- Opening Delimiter -

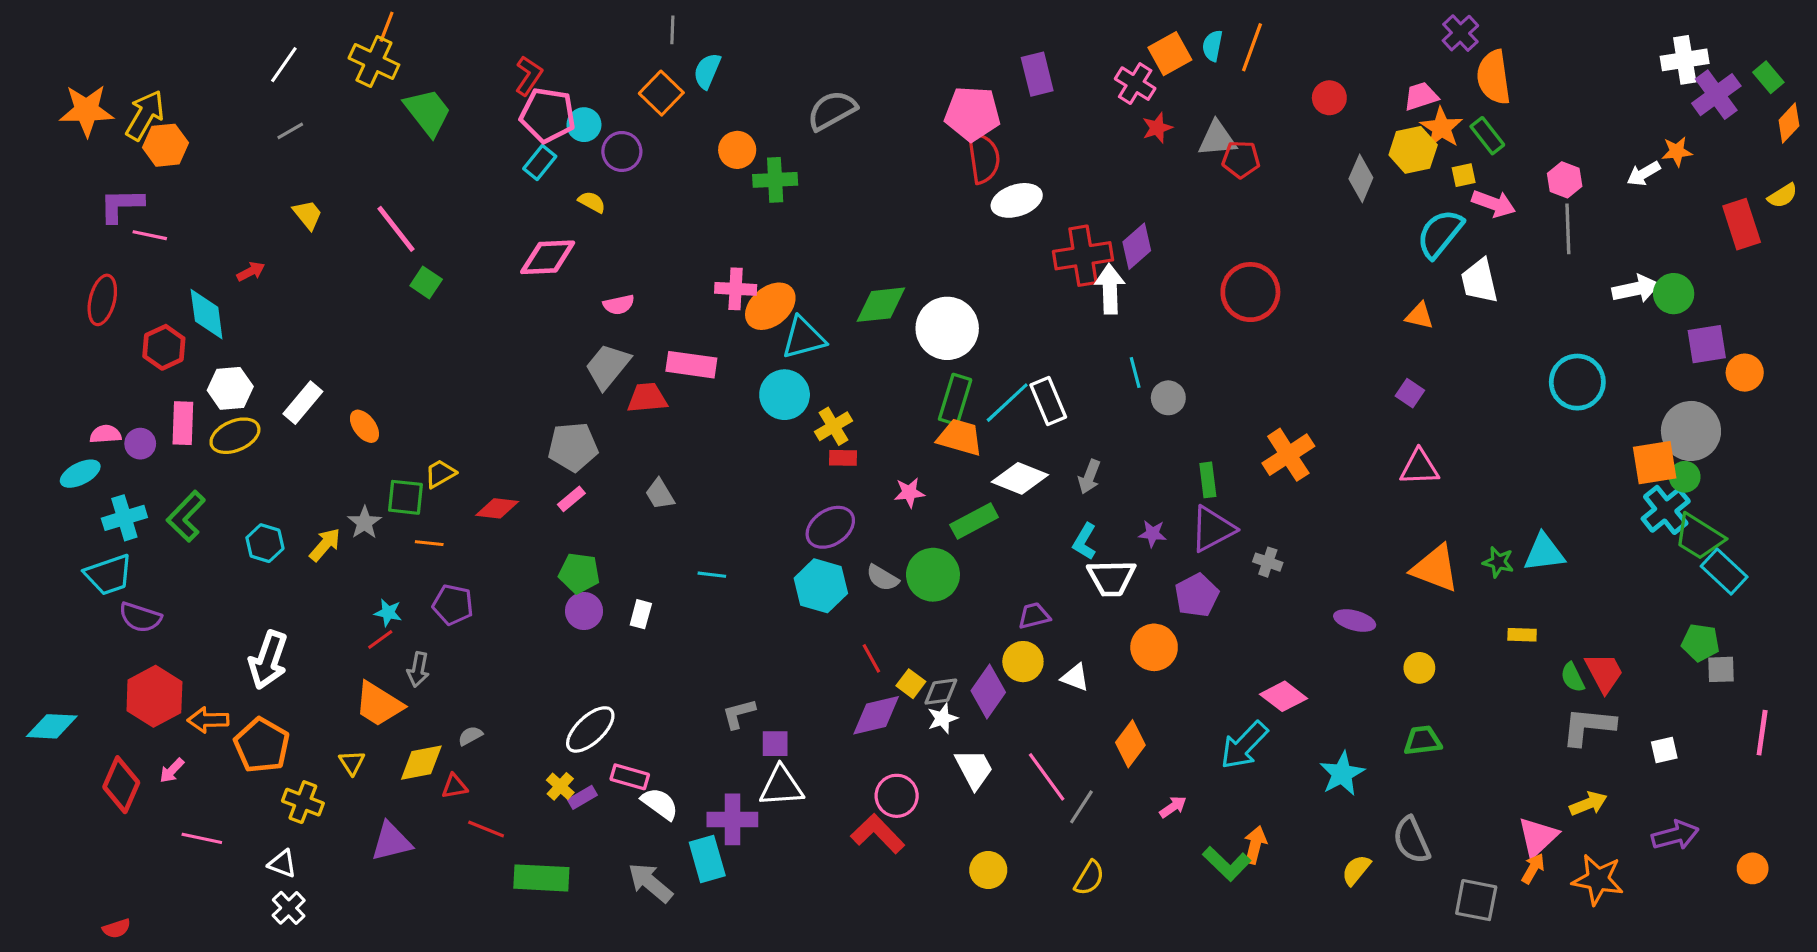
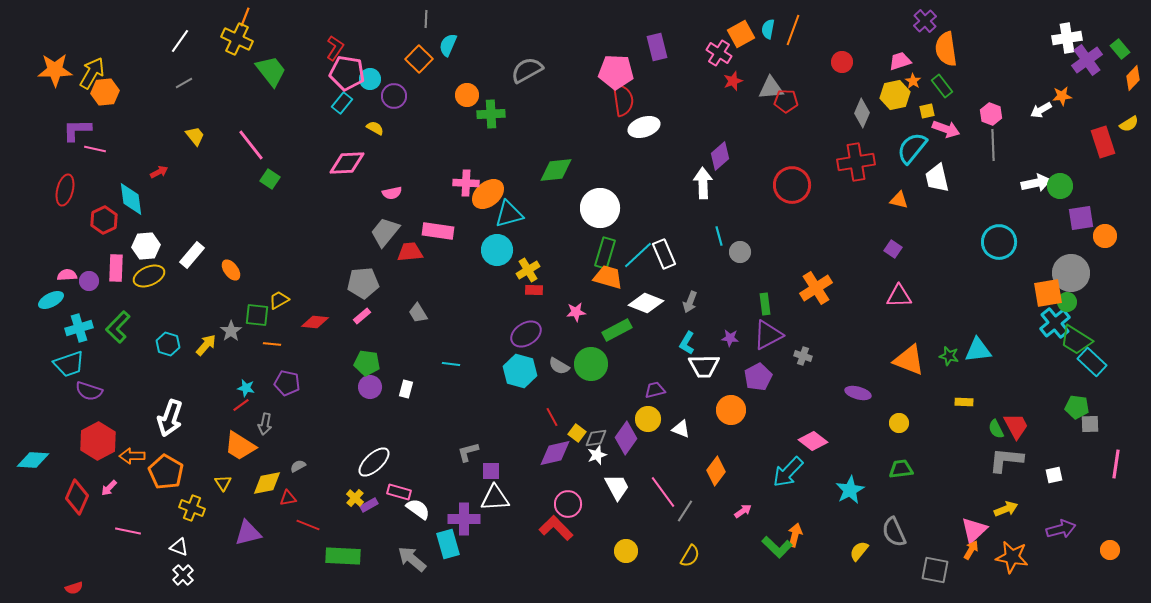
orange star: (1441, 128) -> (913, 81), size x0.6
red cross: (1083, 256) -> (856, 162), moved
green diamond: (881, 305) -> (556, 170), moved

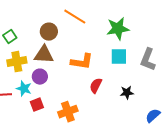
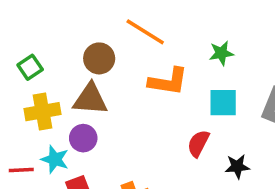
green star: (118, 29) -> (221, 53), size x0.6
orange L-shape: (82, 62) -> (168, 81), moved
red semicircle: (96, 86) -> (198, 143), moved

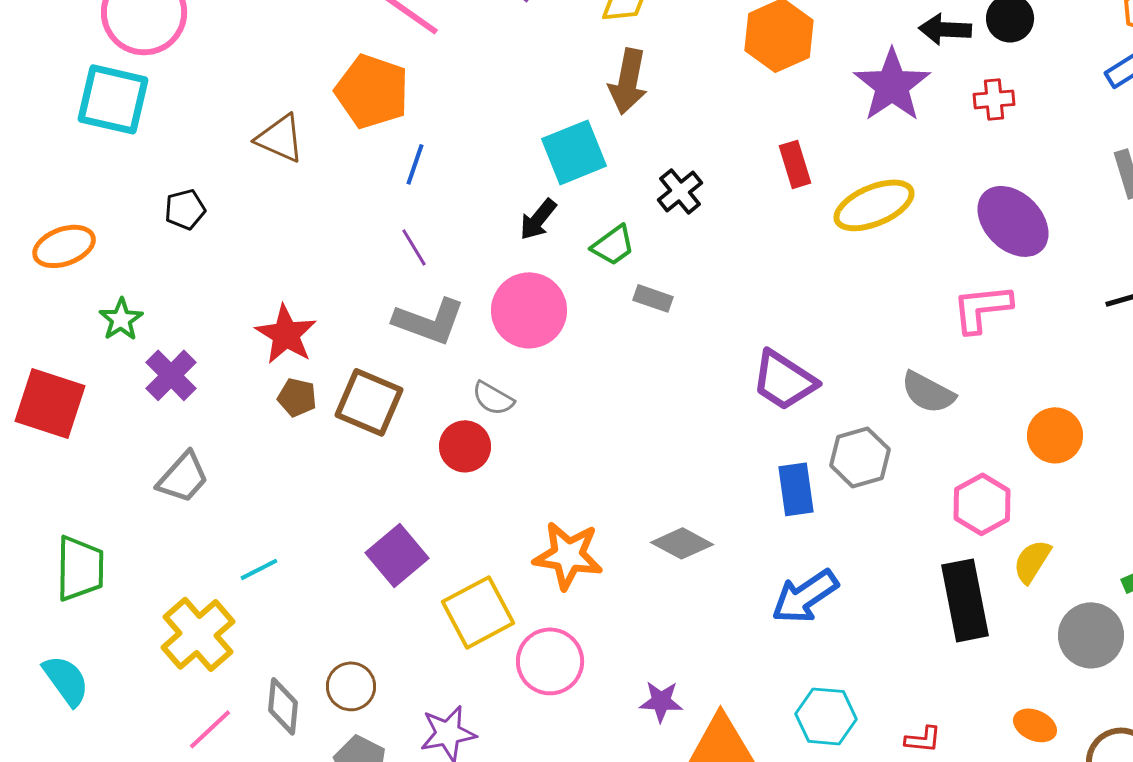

- Closing Delimiter -
- Opening Delimiter -

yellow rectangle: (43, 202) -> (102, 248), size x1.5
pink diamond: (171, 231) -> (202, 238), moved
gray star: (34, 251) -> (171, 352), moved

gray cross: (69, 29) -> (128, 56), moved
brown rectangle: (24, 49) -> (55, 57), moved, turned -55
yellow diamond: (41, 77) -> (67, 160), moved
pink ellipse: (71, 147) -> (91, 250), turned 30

- Closing Delimiter -
- Opening Delimiter -

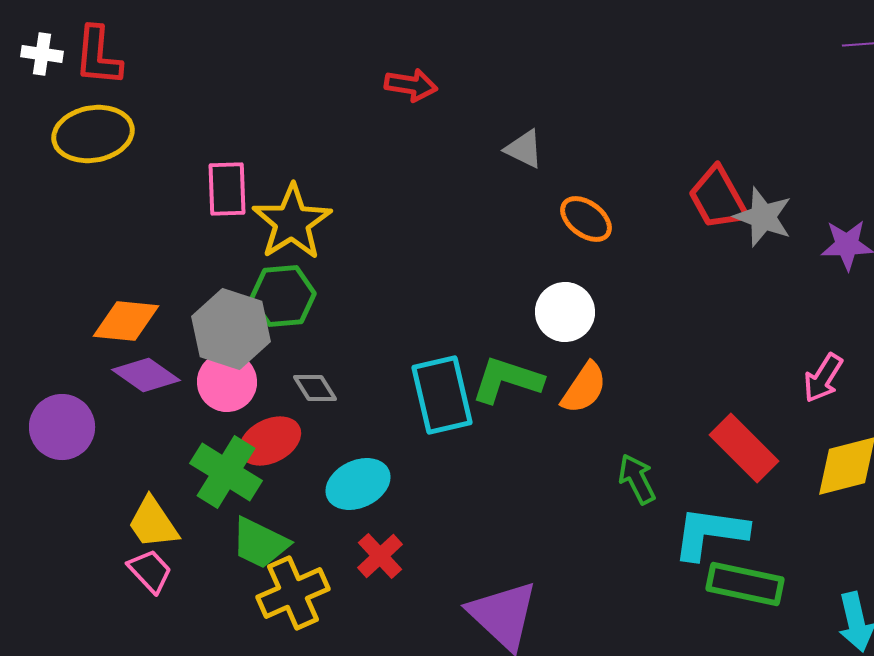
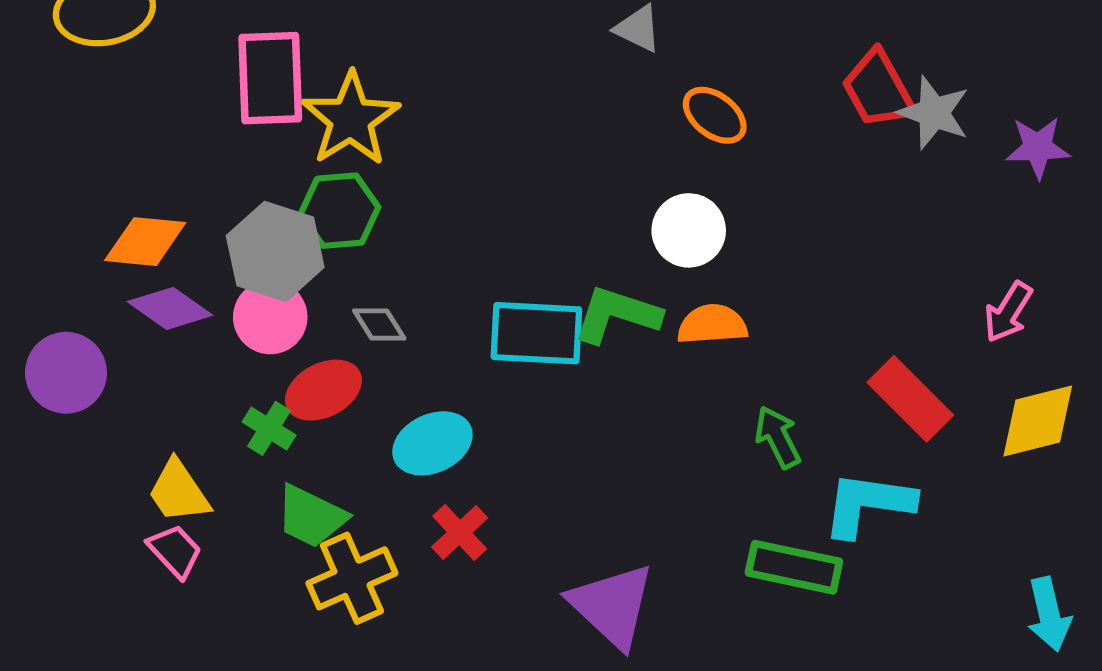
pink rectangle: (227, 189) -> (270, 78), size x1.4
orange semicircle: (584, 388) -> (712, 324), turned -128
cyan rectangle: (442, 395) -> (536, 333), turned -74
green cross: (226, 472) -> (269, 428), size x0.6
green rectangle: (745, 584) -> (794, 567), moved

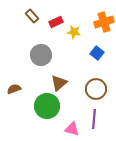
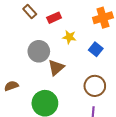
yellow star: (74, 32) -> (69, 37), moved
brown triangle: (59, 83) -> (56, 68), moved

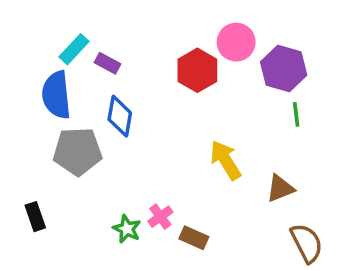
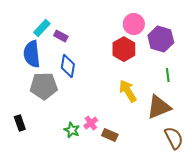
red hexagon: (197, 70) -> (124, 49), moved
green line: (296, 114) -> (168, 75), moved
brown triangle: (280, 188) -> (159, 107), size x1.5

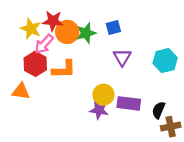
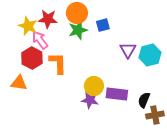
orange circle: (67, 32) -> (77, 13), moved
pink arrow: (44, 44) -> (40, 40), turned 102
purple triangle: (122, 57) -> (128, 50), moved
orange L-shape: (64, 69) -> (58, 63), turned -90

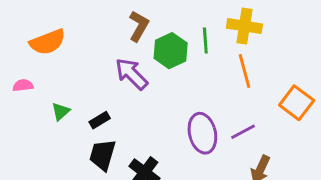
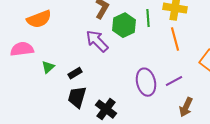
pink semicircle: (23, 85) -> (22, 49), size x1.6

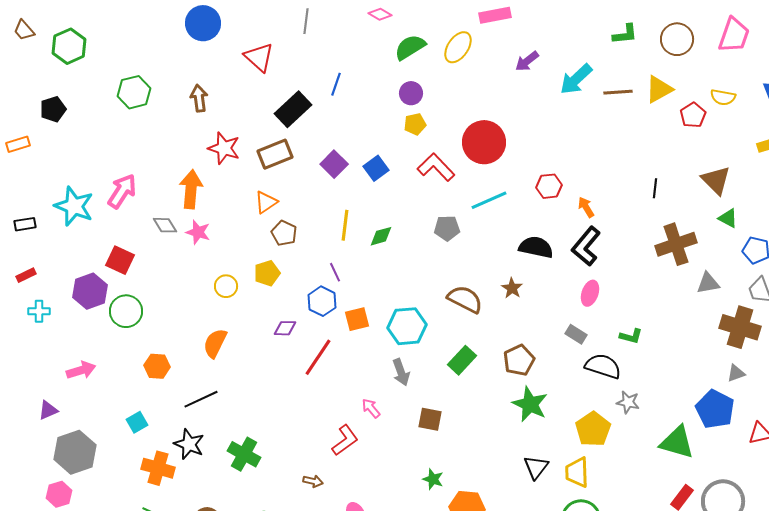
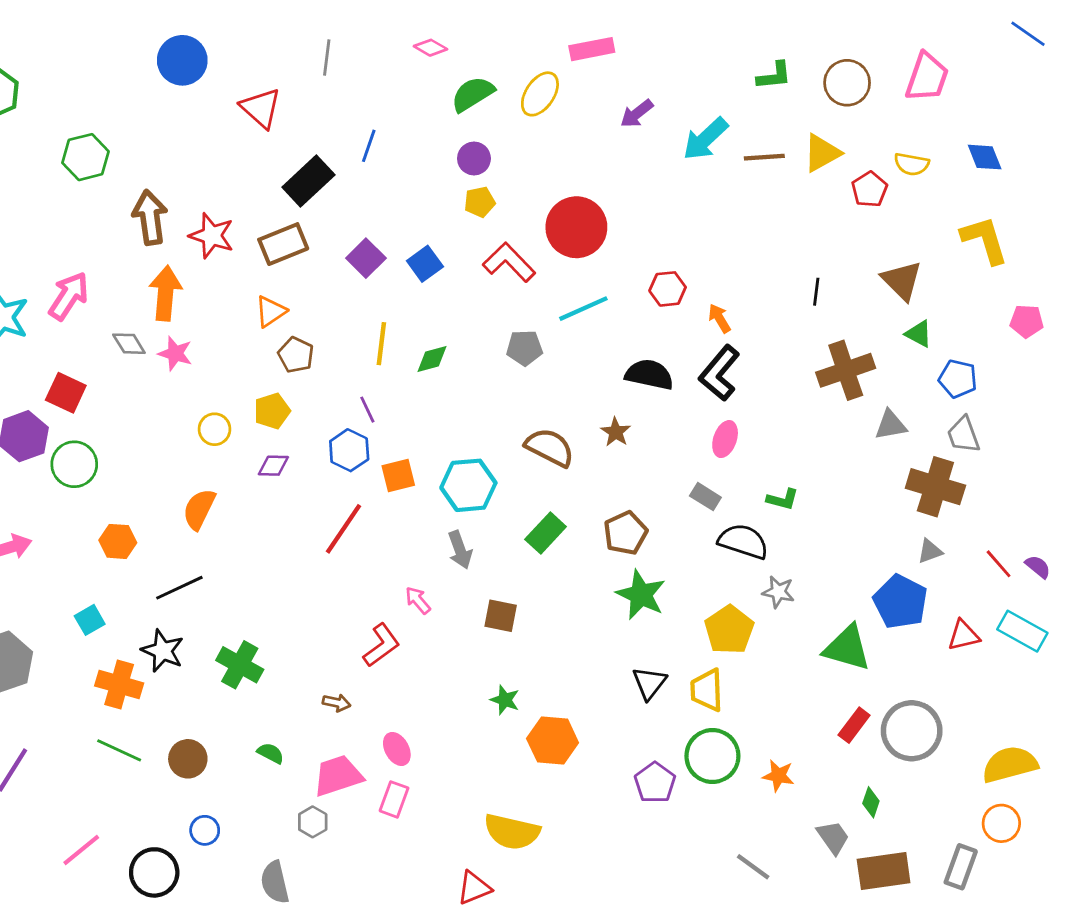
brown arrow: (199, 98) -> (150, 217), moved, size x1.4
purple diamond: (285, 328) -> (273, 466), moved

- Closing Delimiter -

Could you output exactly the lines above, from the line with "yellow star: (74, 32) -> (69, 37), moved" up to and including the line with "purple diamond: (285, 328)", and nothing else, skipping the pictures?

__Response__
yellow star: (74, 32) -> (69, 37), moved
brown triangle: (59, 83) -> (56, 68), moved

red hexagon: (197, 70) -> (124, 49), moved
green line: (296, 114) -> (168, 75), moved
brown triangle: (280, 188) -> (159, 107), size x1.5

orange circle: (67, 32) -> (77, 13), moved
pink arrow: (44, 44) -> (40, 40), turned 102
purple triangle: (122, 57) -> (128, 50), moved
orange L-shape: (64, 69) -> (58, 63), turned -90

pink semicircle: (23, 85) -> (22, 49), size x1.6

brown arrow: (199, 98) -> (150, 217), moved, size x1.4
purple diamond: (285, 328) -> (273, 466), moved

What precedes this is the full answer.